> [PROBLEM REQUIREMENTS] When the line containing "camera: 100 degrees left, 5 degrees down" appears in the entries below, begin printing there and stop after the line containing "(694, 142) = (392, 150): turquoise"; print each of those lines exactly and no other line.

> [MATERIAL TO PROCESS]
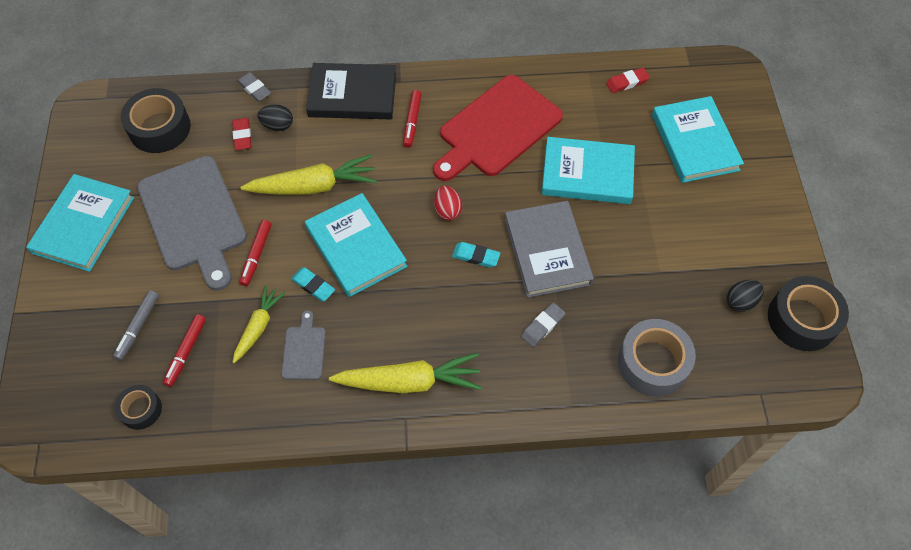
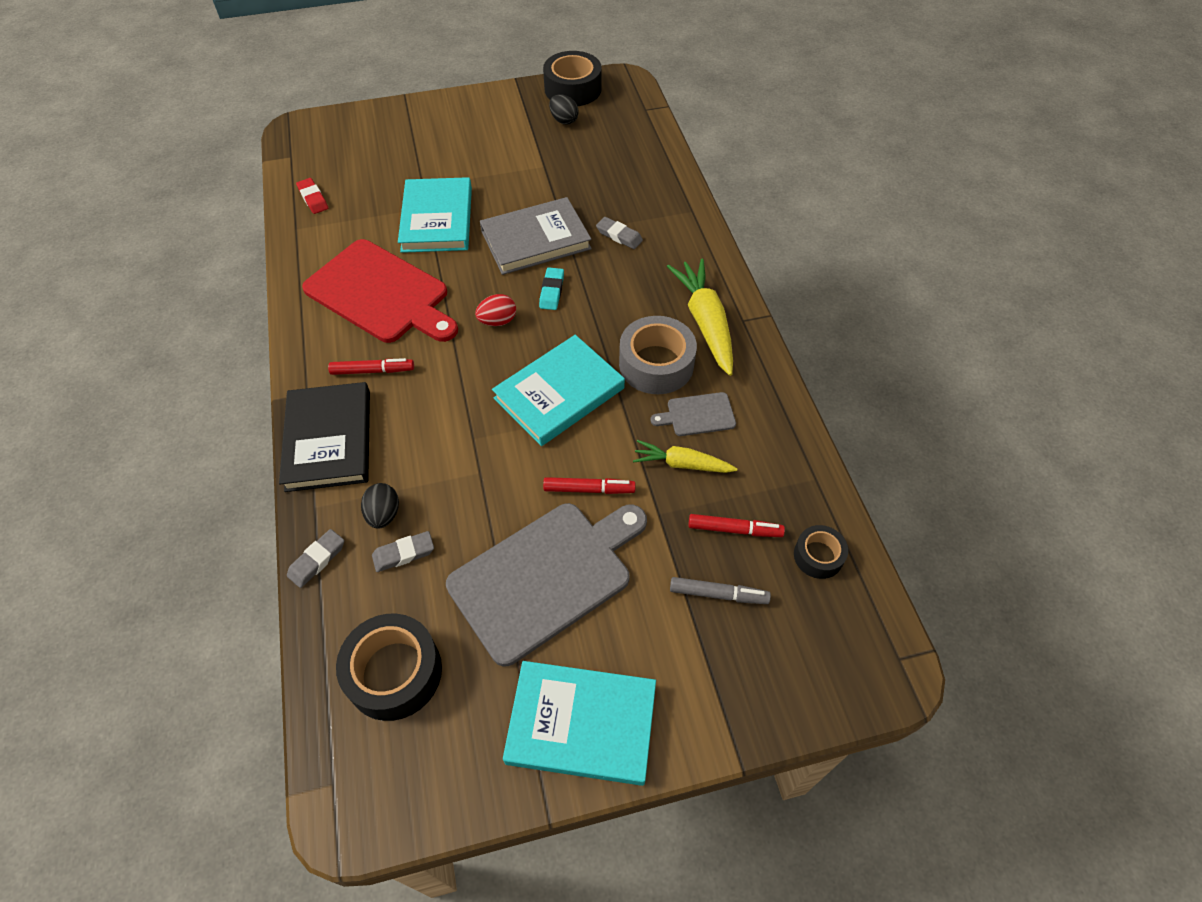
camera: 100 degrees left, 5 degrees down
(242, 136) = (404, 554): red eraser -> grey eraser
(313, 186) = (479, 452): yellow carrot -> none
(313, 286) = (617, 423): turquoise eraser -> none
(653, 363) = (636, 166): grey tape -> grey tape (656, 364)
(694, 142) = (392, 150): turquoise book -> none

* * *

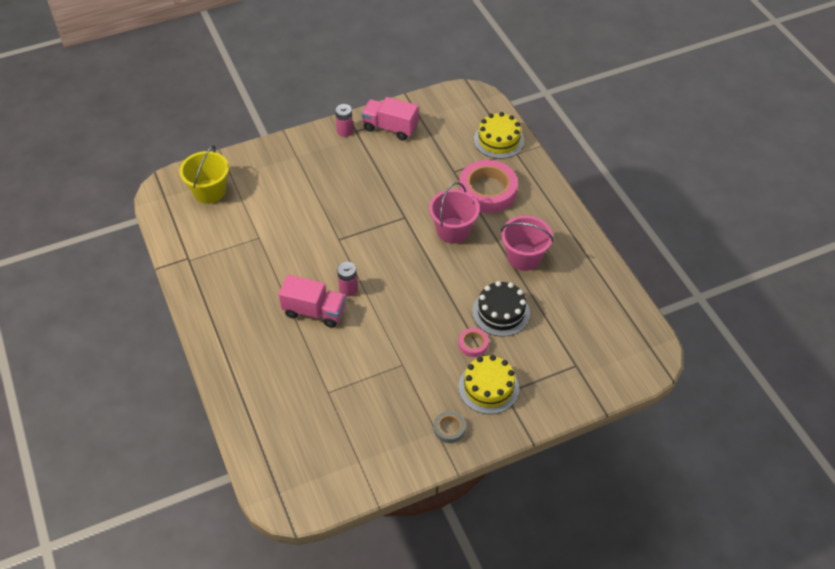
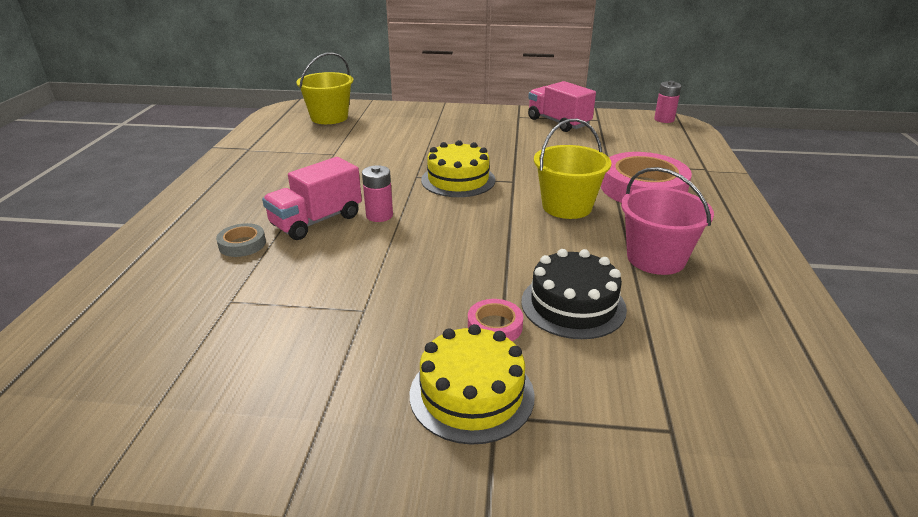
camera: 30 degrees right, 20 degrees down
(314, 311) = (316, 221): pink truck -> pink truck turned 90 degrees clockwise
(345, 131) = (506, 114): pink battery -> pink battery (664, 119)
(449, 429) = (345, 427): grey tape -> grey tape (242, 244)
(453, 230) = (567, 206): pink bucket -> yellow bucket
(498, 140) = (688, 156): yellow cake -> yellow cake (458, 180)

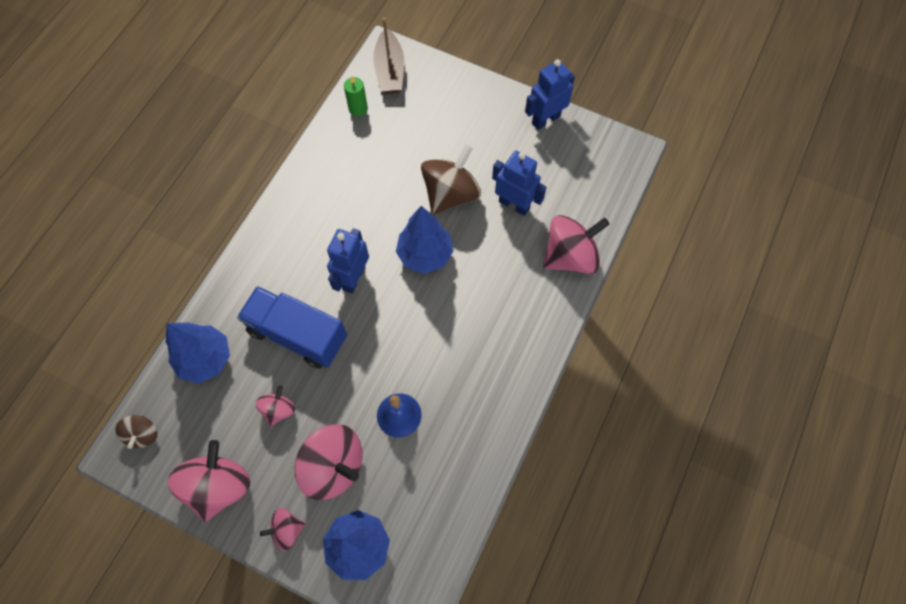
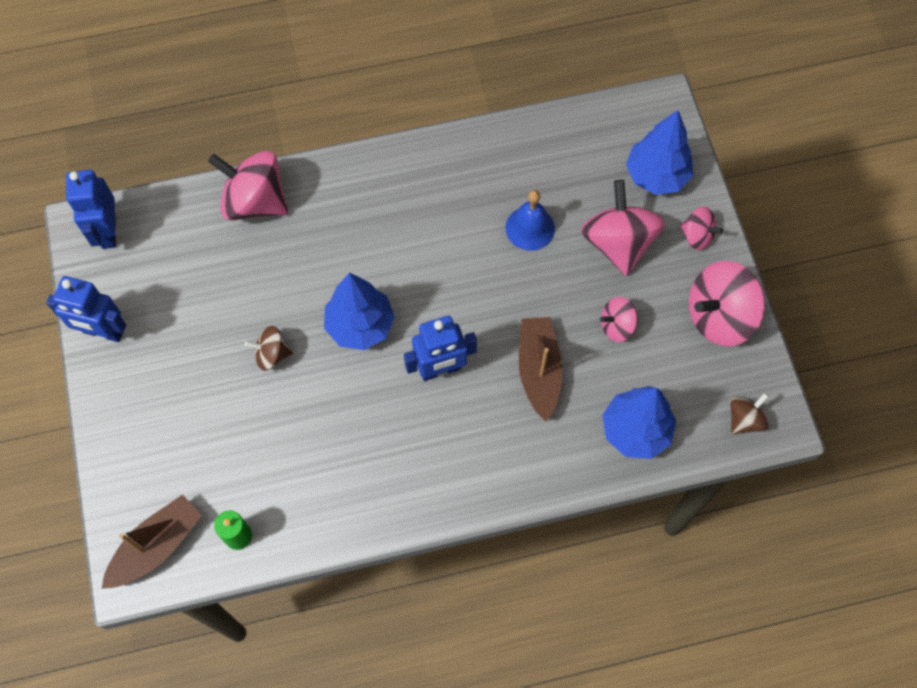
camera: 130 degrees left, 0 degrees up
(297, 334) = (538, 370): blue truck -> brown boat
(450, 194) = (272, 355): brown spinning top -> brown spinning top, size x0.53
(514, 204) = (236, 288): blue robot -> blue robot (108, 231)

==

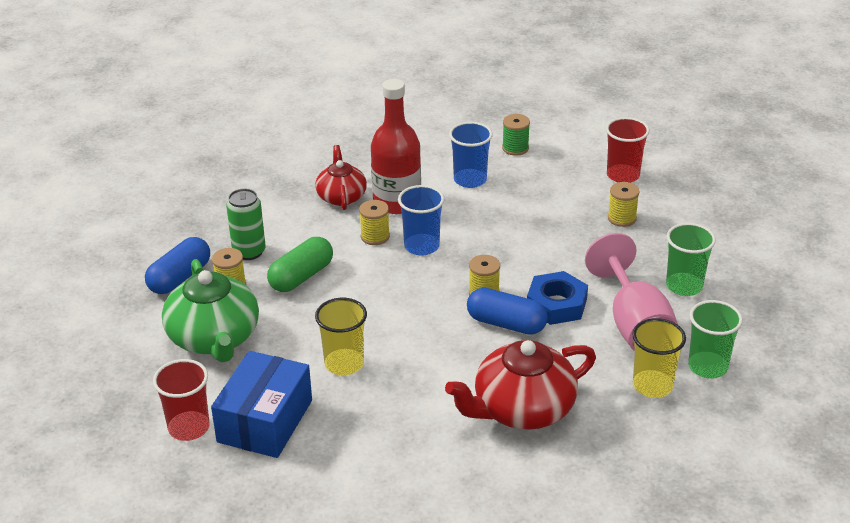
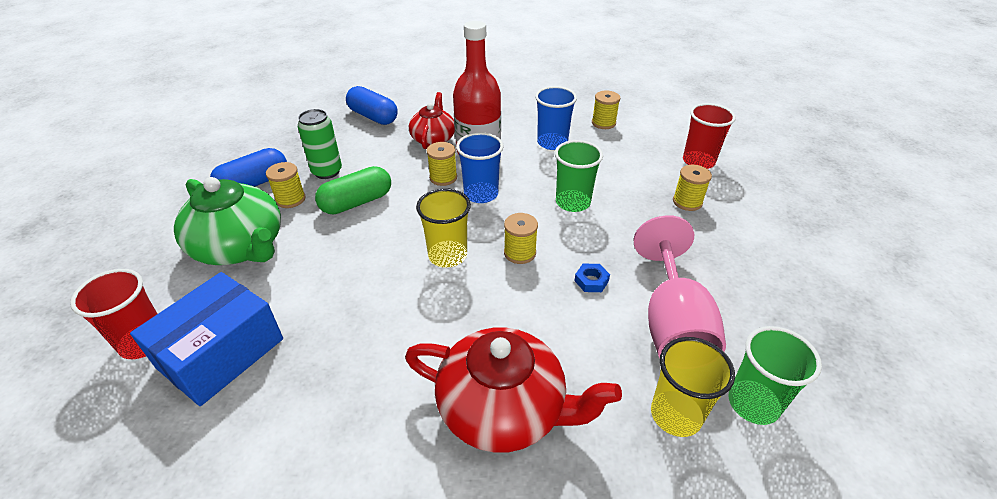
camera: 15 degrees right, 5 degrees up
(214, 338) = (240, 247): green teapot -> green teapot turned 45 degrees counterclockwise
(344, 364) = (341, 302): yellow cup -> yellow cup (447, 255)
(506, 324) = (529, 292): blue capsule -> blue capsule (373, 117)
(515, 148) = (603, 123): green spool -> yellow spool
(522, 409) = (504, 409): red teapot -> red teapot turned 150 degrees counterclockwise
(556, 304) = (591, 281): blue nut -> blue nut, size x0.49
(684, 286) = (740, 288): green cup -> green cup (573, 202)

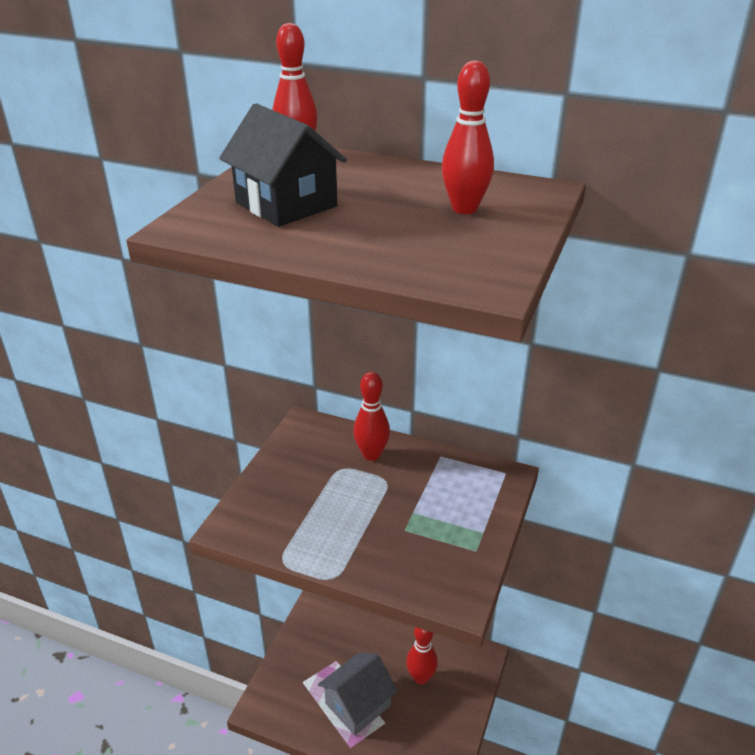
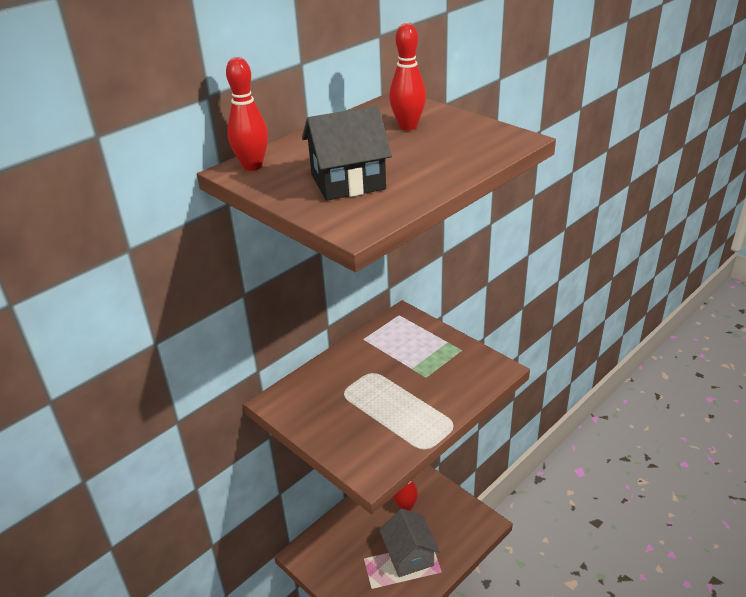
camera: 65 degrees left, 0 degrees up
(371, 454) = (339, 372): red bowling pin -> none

> [RESPONSE TO THE EXERCISE]
camera: 100 degrees left, 5 degrees down
(242, 136) = (404, 554): red eraser -> grey eraser
(313, 186) = (479, 452): yellow carrot -> none
(313, 286) = (617, 423): turquoise eraser -> none
(653, 363) = (636, 166): grey tape -> grey tape (656, 364)
(694, 142) = (392, 150): turquoise book -> none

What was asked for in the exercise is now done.